BEGIN

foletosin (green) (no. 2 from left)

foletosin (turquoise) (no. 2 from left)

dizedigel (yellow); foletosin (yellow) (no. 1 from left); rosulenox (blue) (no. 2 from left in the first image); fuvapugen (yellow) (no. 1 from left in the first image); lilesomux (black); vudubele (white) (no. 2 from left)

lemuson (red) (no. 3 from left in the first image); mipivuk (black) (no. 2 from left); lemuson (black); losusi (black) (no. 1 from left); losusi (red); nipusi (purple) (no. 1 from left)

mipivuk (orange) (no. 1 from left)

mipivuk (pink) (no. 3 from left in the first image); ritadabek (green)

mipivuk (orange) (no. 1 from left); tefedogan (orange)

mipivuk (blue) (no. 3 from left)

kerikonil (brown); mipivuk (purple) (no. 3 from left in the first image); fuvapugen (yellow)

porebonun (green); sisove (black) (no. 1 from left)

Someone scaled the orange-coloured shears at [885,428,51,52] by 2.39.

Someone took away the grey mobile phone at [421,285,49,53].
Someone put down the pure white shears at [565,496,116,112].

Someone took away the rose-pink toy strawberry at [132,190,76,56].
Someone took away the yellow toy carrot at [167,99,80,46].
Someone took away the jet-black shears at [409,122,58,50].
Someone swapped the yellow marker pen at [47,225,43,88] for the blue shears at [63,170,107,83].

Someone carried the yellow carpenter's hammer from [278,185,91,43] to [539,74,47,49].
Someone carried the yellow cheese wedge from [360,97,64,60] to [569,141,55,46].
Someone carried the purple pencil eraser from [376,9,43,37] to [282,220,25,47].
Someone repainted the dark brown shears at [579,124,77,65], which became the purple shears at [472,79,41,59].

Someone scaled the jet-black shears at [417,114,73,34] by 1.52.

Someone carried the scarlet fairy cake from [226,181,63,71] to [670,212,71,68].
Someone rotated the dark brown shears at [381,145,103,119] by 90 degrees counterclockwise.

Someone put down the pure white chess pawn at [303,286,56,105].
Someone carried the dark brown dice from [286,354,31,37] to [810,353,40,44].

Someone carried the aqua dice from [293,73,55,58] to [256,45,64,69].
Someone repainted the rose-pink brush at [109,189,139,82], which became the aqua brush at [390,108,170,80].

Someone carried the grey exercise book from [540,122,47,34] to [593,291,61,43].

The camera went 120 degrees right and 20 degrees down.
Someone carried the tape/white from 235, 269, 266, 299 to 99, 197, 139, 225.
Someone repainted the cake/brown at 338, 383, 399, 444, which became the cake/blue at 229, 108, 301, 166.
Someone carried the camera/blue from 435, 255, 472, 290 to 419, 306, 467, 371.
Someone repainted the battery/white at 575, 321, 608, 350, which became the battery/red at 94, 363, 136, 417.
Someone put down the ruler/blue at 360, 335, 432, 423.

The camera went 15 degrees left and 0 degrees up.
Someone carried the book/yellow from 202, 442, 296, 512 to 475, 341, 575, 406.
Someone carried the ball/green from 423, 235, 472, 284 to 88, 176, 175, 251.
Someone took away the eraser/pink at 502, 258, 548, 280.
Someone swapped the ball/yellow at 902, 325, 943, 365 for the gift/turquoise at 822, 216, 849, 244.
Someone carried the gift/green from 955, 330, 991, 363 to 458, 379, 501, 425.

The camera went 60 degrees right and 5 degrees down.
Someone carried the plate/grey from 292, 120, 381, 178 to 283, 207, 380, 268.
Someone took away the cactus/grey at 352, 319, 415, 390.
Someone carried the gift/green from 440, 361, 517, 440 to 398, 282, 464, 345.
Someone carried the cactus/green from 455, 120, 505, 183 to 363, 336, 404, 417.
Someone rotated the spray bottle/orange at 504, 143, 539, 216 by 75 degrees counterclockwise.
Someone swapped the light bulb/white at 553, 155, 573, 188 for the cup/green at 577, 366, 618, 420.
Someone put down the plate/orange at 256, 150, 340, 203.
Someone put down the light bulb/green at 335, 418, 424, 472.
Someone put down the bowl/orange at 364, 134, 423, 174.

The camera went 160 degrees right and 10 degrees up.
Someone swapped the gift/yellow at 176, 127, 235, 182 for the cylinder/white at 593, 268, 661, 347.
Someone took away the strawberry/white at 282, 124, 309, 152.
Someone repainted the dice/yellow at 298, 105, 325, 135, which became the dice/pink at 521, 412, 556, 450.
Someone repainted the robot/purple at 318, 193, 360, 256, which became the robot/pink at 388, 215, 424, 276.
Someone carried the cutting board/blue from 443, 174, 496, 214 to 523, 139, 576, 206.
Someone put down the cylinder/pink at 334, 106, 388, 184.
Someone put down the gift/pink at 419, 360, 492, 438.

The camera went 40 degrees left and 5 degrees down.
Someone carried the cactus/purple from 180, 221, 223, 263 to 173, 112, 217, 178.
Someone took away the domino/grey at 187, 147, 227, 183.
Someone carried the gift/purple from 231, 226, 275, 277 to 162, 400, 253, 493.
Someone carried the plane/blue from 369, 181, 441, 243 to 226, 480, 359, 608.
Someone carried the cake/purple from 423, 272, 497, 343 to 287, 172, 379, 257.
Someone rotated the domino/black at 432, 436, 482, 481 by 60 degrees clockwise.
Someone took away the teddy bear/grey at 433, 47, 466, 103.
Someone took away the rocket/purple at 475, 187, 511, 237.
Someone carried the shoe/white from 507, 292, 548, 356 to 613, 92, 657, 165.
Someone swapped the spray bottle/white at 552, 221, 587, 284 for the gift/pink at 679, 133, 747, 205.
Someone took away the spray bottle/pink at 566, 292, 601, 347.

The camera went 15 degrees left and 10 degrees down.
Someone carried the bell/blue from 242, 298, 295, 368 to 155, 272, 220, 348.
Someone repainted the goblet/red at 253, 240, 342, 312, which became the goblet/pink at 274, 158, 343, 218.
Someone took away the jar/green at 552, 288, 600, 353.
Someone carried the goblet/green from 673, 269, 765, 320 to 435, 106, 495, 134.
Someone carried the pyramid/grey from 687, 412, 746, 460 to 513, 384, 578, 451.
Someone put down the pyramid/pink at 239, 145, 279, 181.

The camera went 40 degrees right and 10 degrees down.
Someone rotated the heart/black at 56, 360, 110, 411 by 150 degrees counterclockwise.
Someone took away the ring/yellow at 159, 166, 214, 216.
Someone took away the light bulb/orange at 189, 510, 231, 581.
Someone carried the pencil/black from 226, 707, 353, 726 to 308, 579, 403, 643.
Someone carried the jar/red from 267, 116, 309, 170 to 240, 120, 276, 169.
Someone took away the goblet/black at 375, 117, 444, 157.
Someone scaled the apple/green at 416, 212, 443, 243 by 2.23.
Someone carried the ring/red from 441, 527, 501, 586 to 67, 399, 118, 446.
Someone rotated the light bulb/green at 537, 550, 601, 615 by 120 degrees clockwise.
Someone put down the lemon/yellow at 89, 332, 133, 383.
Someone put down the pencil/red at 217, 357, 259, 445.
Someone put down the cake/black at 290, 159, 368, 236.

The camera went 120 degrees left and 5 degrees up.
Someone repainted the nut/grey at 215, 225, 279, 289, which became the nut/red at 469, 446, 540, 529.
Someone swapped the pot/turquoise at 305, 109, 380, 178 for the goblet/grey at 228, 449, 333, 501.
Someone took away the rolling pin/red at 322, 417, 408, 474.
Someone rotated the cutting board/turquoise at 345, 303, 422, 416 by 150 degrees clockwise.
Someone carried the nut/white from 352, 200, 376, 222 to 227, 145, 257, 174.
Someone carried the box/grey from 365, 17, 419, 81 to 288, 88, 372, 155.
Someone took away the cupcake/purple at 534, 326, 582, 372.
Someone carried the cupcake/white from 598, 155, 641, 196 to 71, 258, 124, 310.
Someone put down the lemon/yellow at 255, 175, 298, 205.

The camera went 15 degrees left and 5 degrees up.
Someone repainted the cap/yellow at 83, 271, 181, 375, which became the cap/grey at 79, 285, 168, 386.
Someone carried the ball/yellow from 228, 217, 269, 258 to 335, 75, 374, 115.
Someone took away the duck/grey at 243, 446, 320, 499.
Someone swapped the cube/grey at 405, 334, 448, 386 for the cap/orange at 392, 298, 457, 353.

END

Exercise prompt: Some of the data mentions "fuvapugen". Copy every line where it does.

Result for this exercise:
dizedigel (yellow); foletosin (yellow) (no. 1 from left); rosulenox (blue) (no. 2 from left in the first image); fuvapugen (yellow) (no. 1 from left in the first image); lilesomux (black); vudubele (white) (no. 2 from left)
kerikonil (brown); mipivuk (purple) (no. 3 from left in the first image); fuvapugen (yellow)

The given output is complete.